_Dataset records_
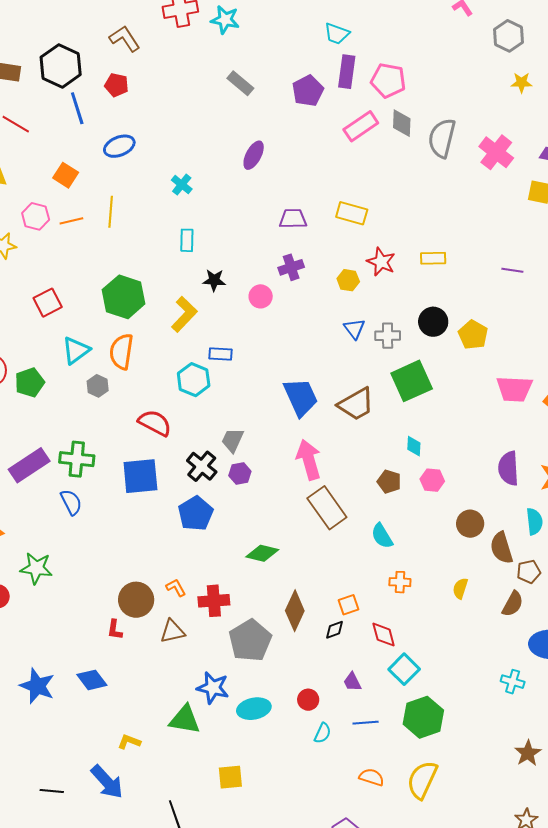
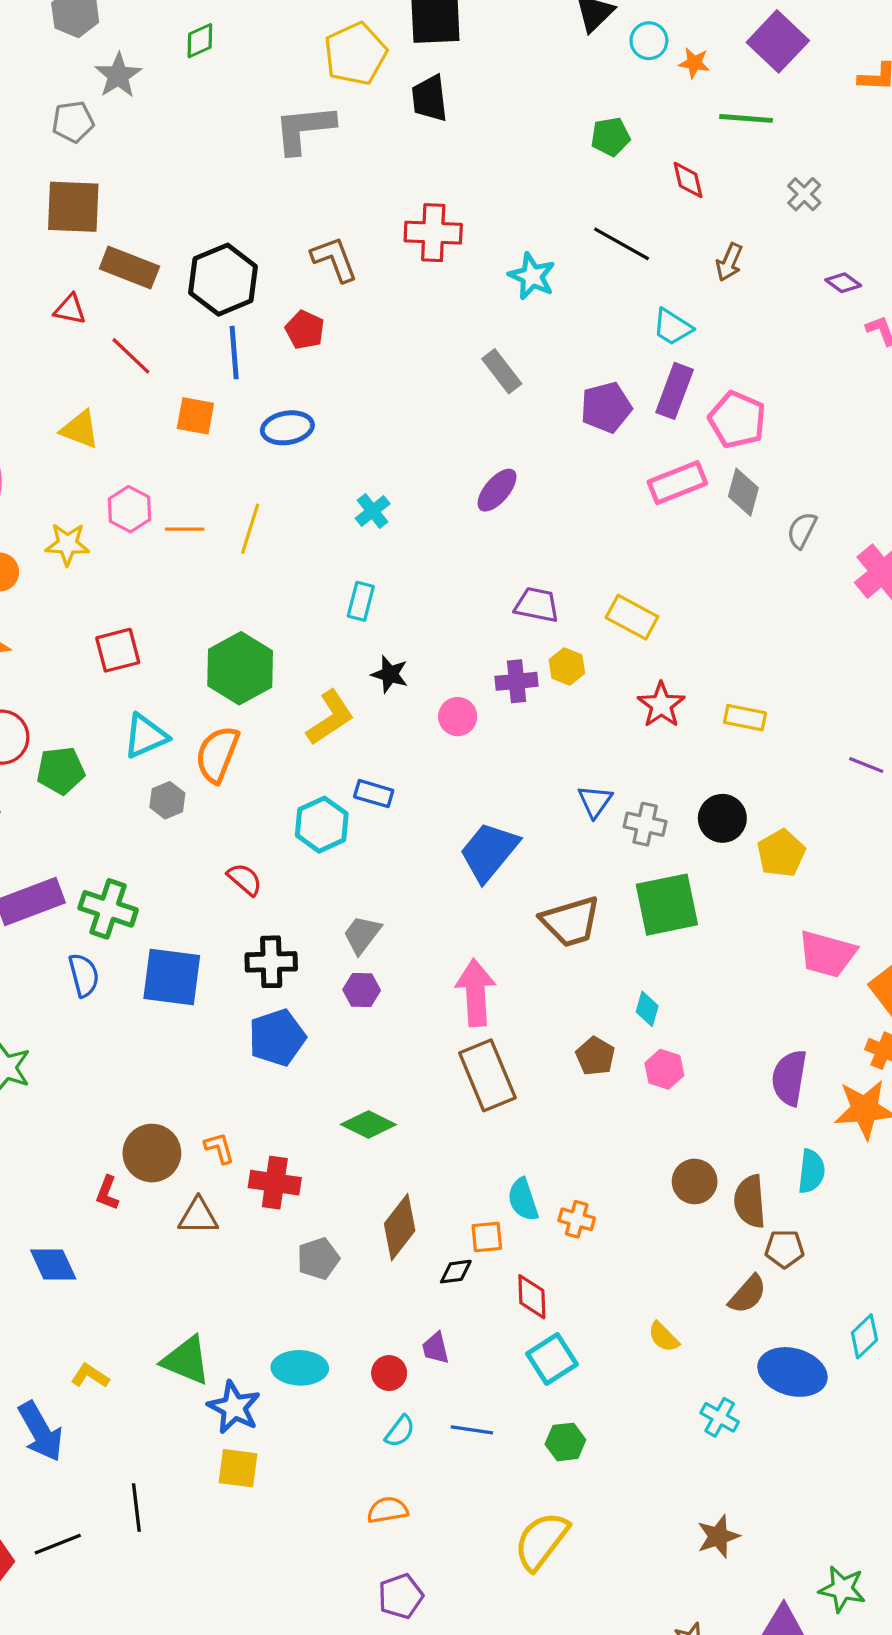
cyan star: (225, 20) -> (532, 276), moved
gray semicircle: (442, 138) -> (802, 530), size x0.6
orange square: (66, 175) -> (195, 416), moved, turned -35
yellow hexagon: (348, 280) -> (567, 666), moved
blue trapezoid: (301, 397) -> (489, 852), moved, turned -129
red semicircle: (155, 423) -> (245, 879), size x0.7
black cross: (202, 466) -> (271, 962), moved, turned 36
blue square: (140, 476) -> (172, 977), moved
brown circle: (470, 524) -> (695, 1181), moved
cyan semicircle: (382, 536) -> (523, 1200), moved
yellow semicircle: (460, 588) -> (664, 1337), moved, turned -75
gray pentagon: (250, 641) -> (318, 1259), size x0.6
purple trapezoid: (352, 682) -> (436, 1348), moved
blue star: (213, 688) -> (234, 1407), moved
green hexagon: (423, 717) -> (565, 1442), size x0.6
orange semicircle: (372, 777) -> (388, 1510), moved, turned -40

_Work instruction_
If a line in the material contains the word "gray", copy that line.

_Exercise solution_
gray semicircle: (442, 138) -> (802, 530), size x0.6
gray pentagon: (250, 641) -> (318, 1259), size x0.6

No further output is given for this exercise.